AIM OF THE TASK
Task for the records below: please copy exactly, and only, the lines from the one containing "turned,red adding machine,(463" to the last line, both included, leaving out the pictures.
(PROVIDED RECORDS Opens)
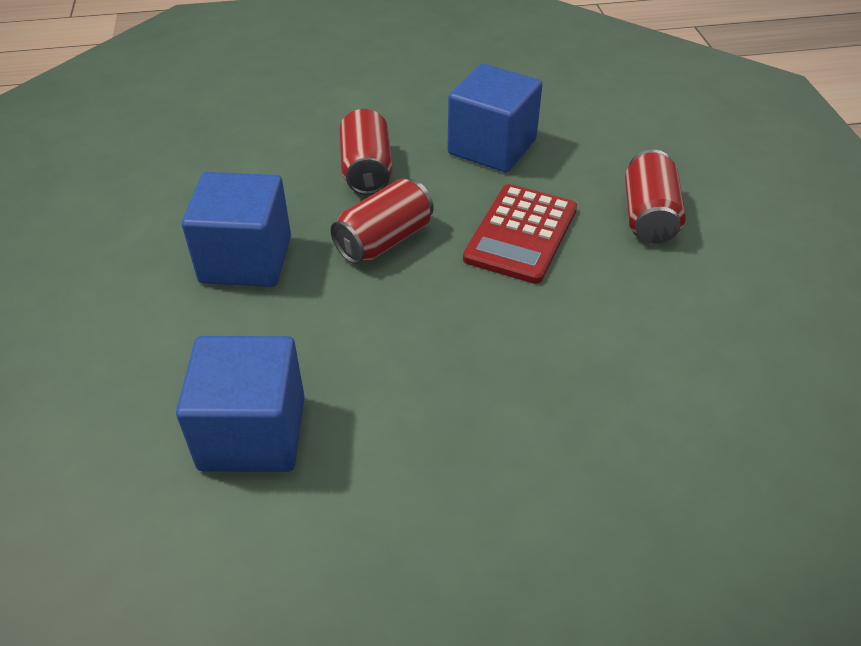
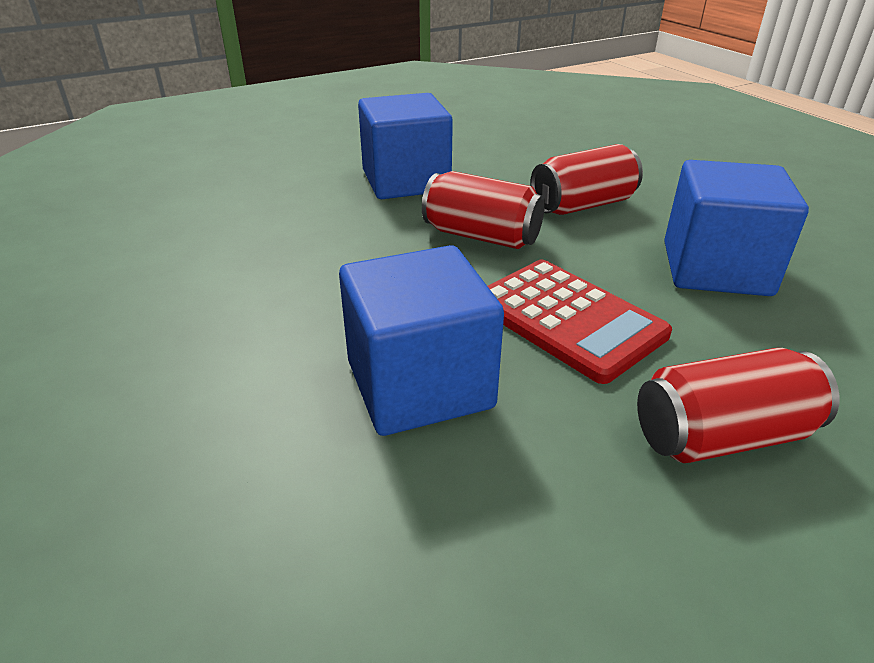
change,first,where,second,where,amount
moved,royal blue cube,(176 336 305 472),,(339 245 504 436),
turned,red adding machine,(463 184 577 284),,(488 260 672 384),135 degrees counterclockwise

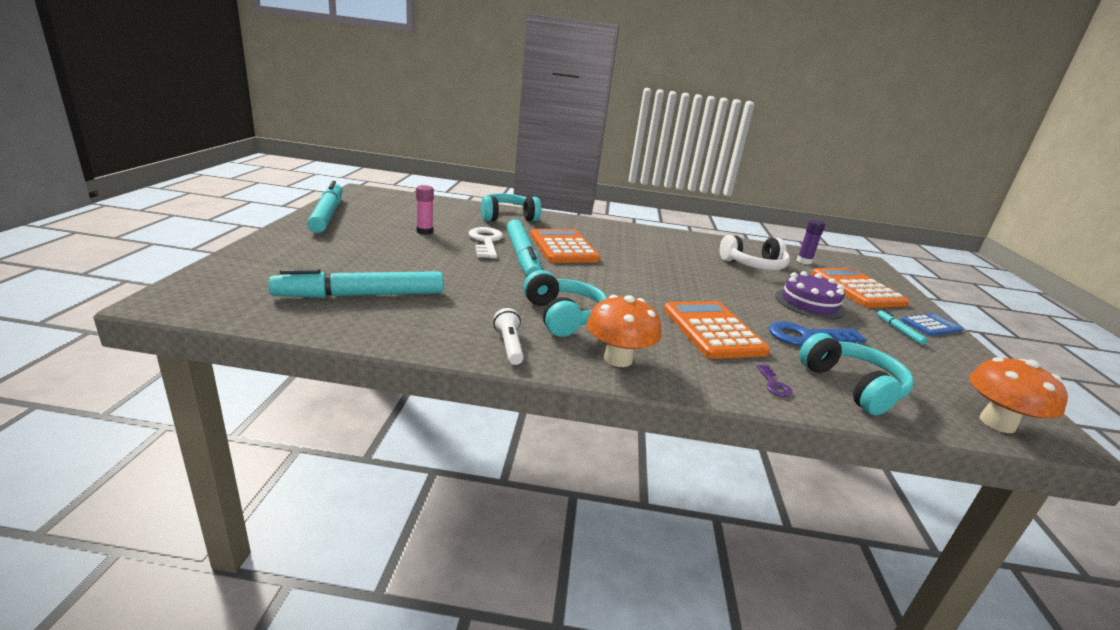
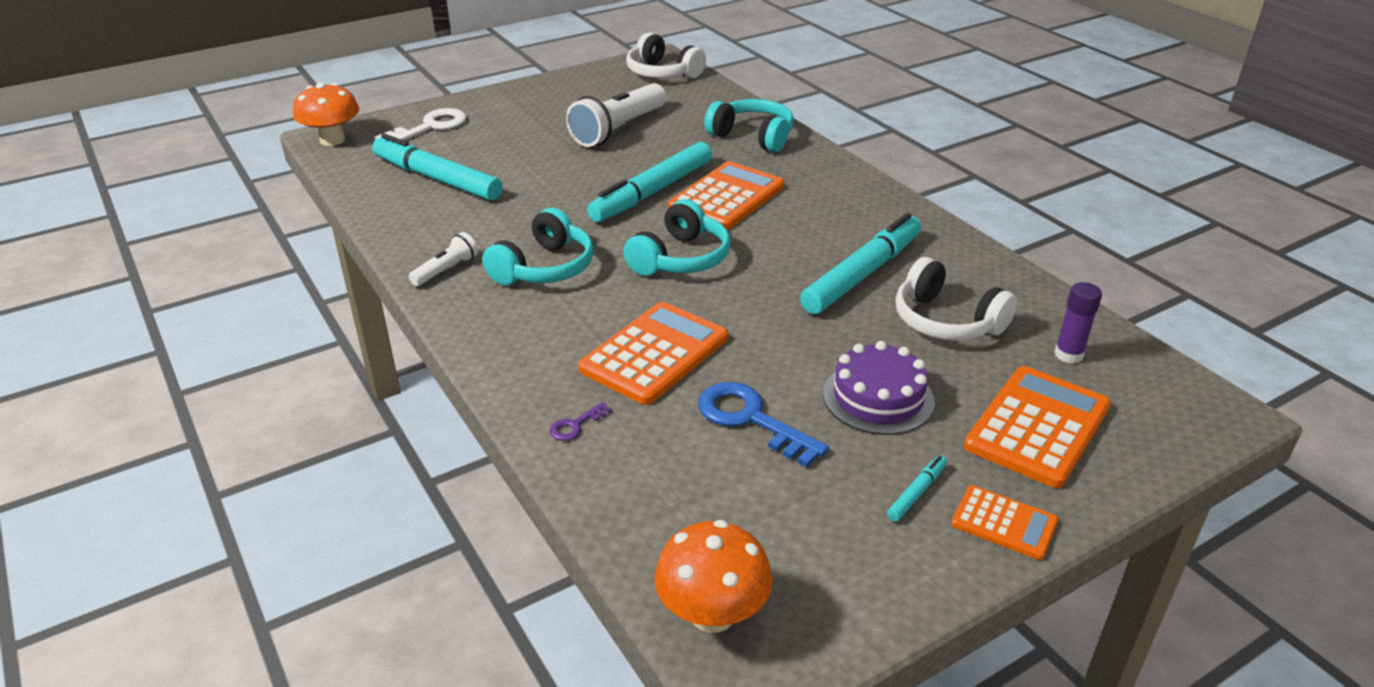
change,first,where,second,where,amount
added,,,pure white headphones,(626 32 706 79),
moved,teal marker pen,(307 181 343 233),,(800 213 921 314),
moved,pure white latchkey,(468 227 503 258),,(375 108 467 140),
moved,orange-coloured mushroom,(587 295 661 367),,(293 82 359 146),
moved,teal headphones,(799 333 914 415),,(623 199 731 276),
replaced,rose-pink glue stick,(416 185 434 235),pure white torch,(566 83 666 147),
recoloured,royal blue adding machine,(901 313 964 336),orange-coloured adding machine,(951 485 1059 560),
(PROVIDED RECORDS Closes)
ANSWER FOR THE TASK
turned,red adding machine,(463 184 577 284),,(488 260 672 384),135 degrees counterclockwise

change,first,where,second,where,amount
added,,,pure white headphones,(626 32 706 79),
moved,teal marker pen,(307 181 343 233),,(800 213 921 314),
moved,pure white latchkey,(468 227 503 258),,(375 108 467 140),
moved,orange-coloured mushroom,(587 295 661 367),,(293 82 359 146),
moved,teal headphones,(799 333 914 415),,(623 199 731 276),
replaced,rose-pink glue stick,(416 185 434 235),pure white torch,(566 83 666 147),
recoloured,royal blue adding machine,(901 313 964 336),orange-coloured adding machine,(951 485 1059 560),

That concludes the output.